>>>>

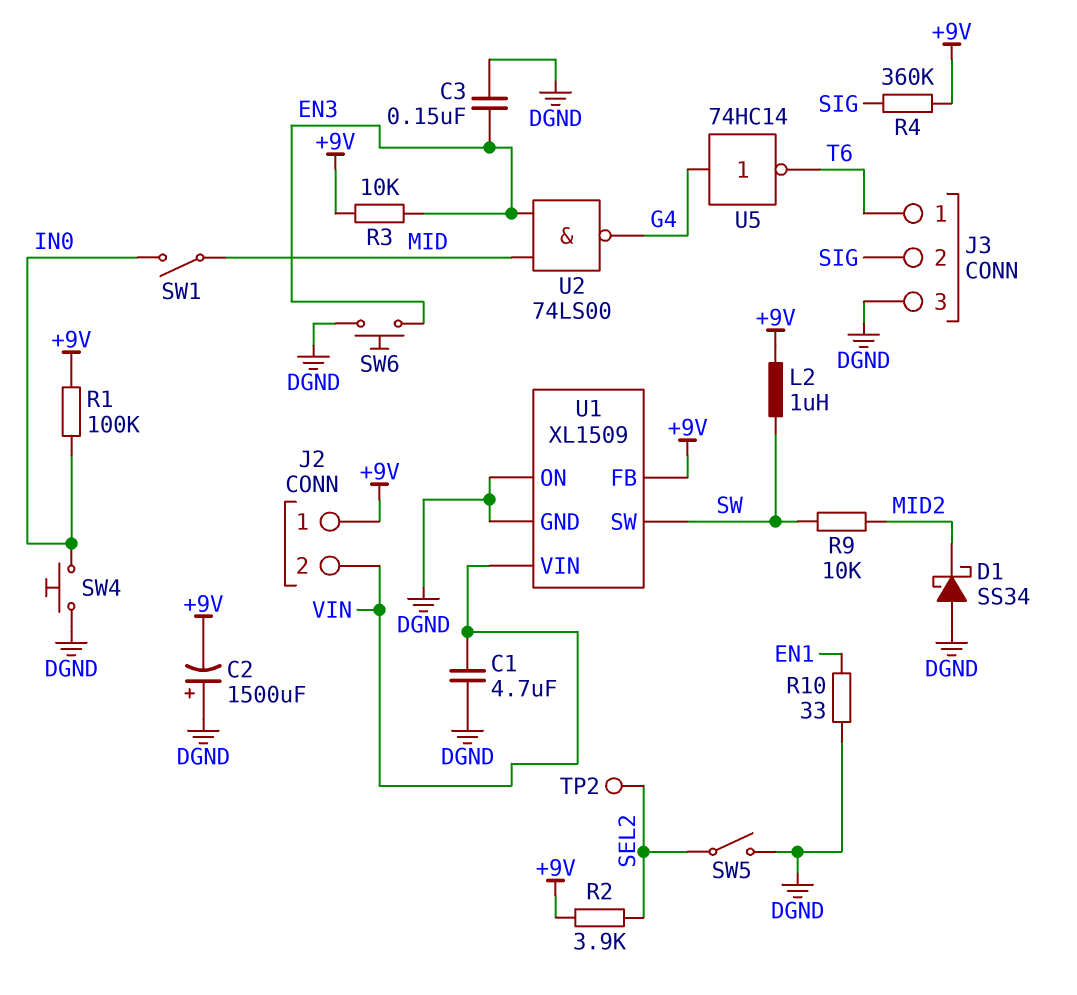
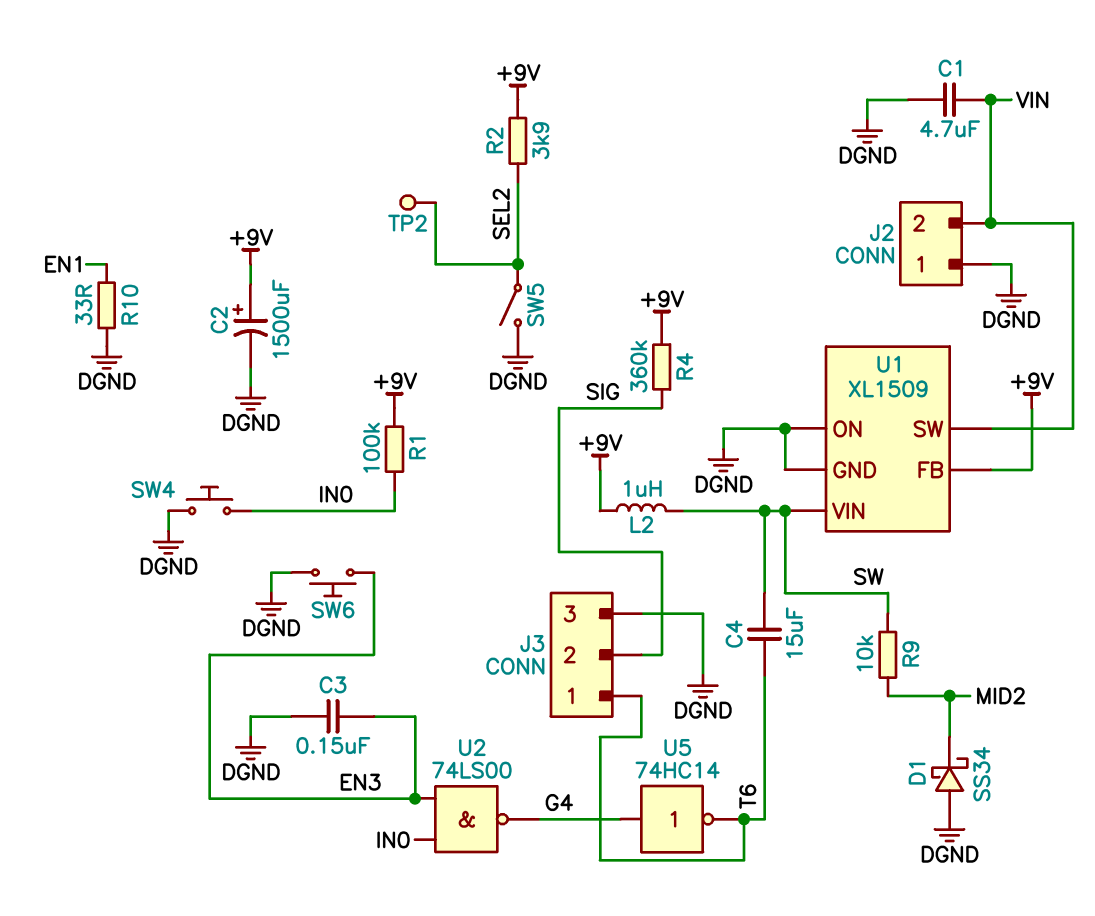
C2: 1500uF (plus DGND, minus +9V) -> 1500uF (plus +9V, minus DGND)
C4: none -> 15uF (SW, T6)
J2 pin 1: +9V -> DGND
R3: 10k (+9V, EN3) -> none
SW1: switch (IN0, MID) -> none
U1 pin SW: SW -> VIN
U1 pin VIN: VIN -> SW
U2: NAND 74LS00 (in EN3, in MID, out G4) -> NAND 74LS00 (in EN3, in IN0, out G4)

<<<<
>>>>

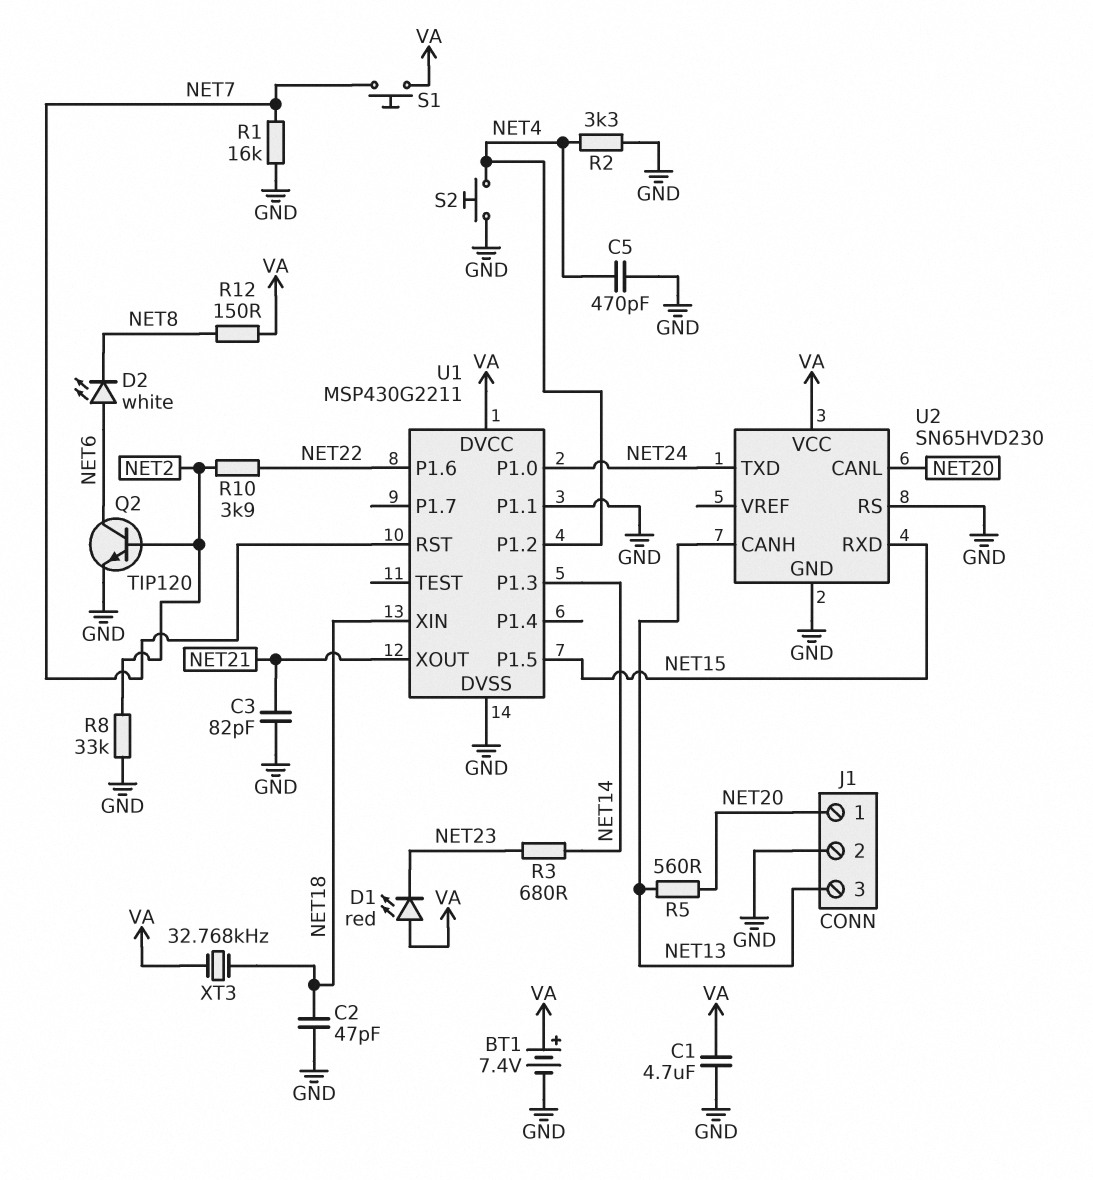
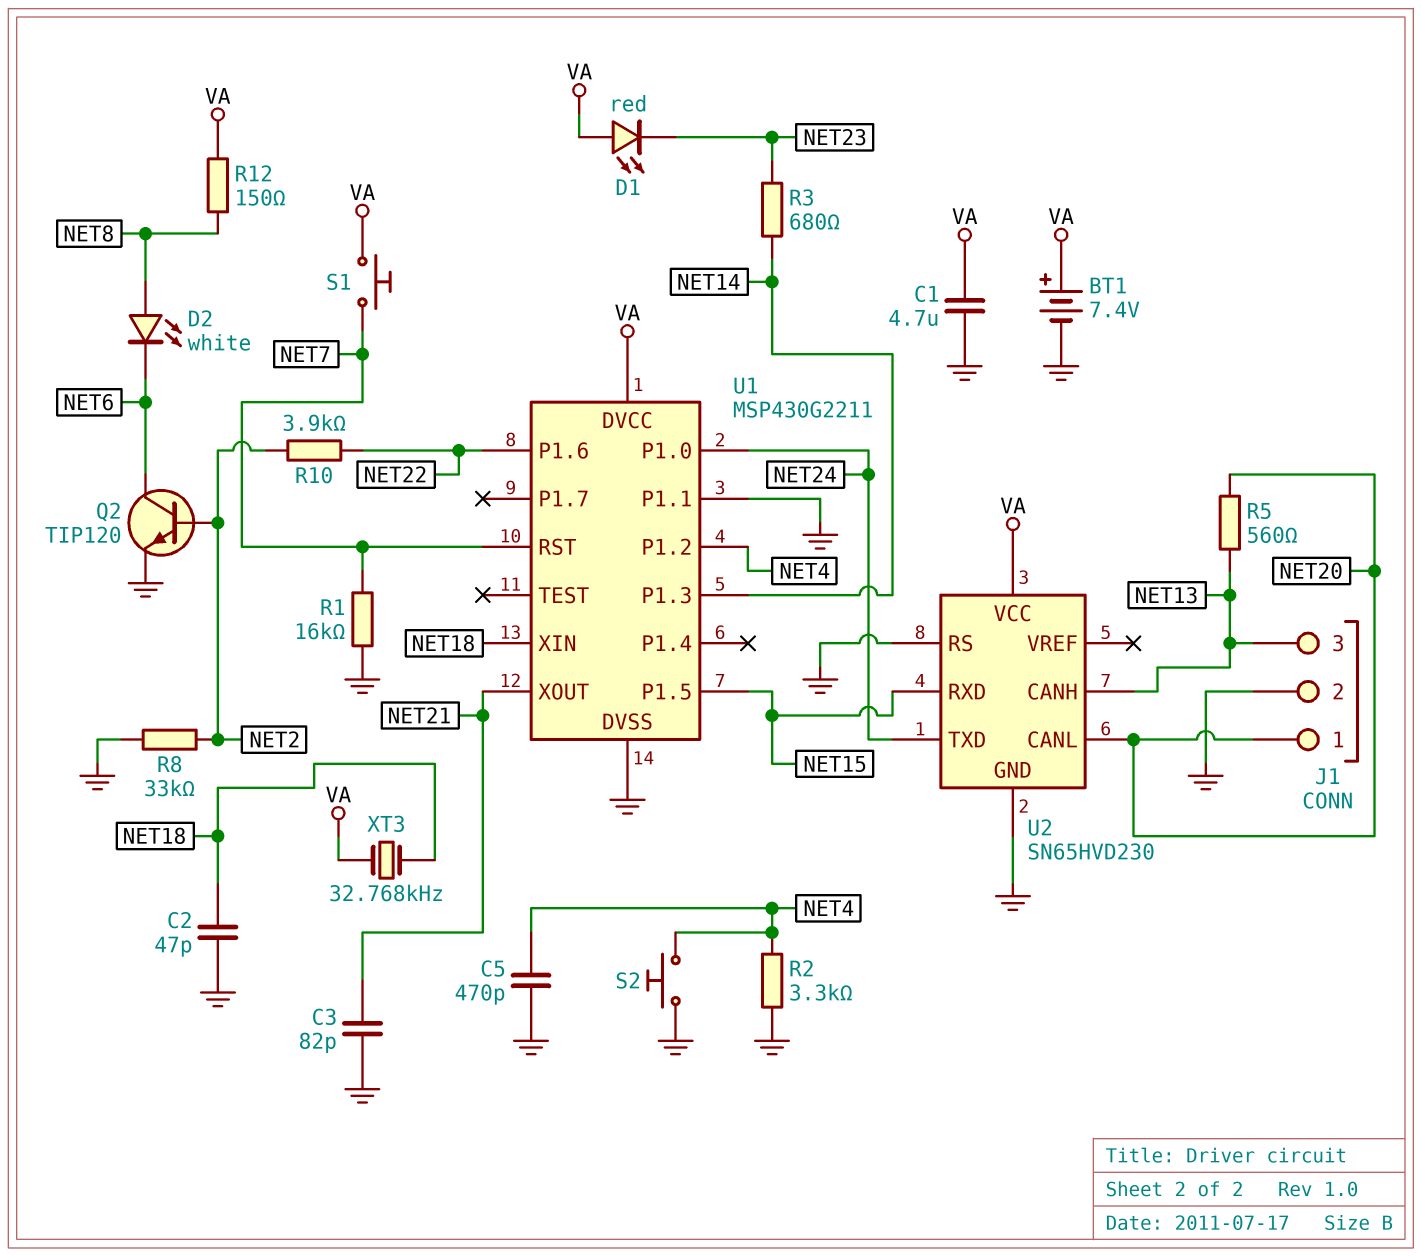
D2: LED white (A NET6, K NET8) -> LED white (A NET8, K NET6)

<<<<

◆ Work to be completed ◆
Nothing but a number belongs in the answer, namely how many lines above include "DGND".

◆ Exercise result ◆
2